Layout difference data
---------------

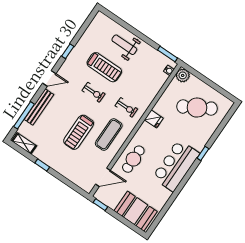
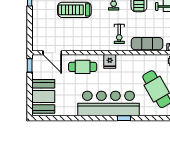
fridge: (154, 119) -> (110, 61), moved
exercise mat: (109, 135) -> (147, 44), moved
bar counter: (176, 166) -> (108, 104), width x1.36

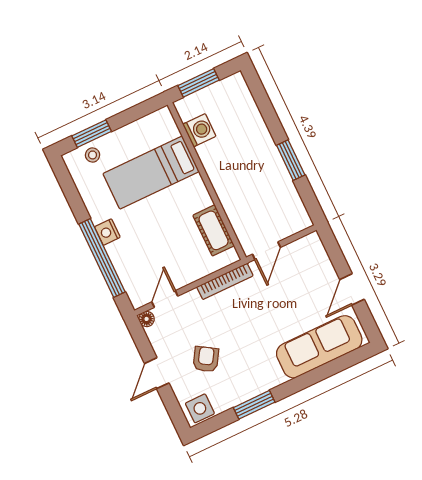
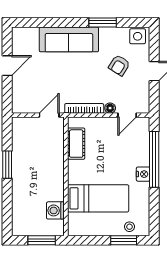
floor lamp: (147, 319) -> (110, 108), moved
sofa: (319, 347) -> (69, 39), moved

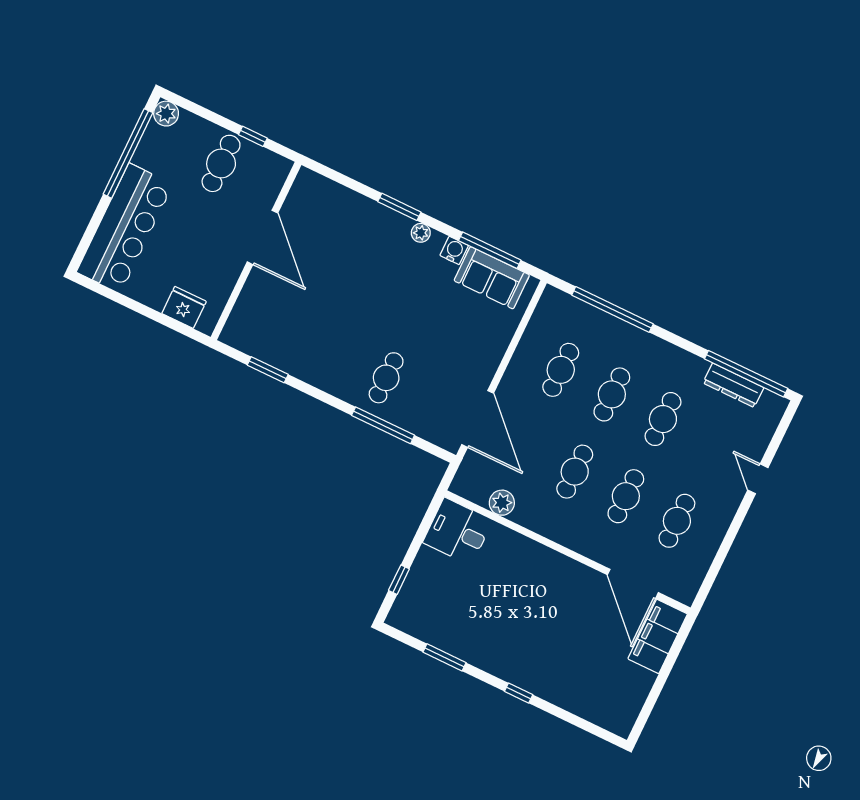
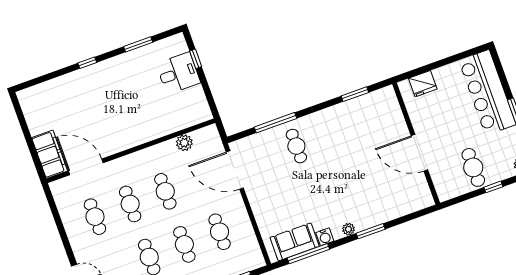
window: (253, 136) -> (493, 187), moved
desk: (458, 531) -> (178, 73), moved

---------------

— WHAT YOU HAVE TO DO —
Write out every line above exactly, minus images.

— ANSWER TO THE EXERCISE —
fridge: (154, 119) -> (110, 61), moved
exercise mat: (109, 135) -> (147, 44), moved
bar counter: (176, 166) -> (108, 104), width x1.36

floor lamp: (147, 319) -> (110, 108), moved
sofa: (319, 347) -> (69, 39), moved

window: (253, 136) -> (493, 187), moved
desk: (458, 531) -> (178, 73), moved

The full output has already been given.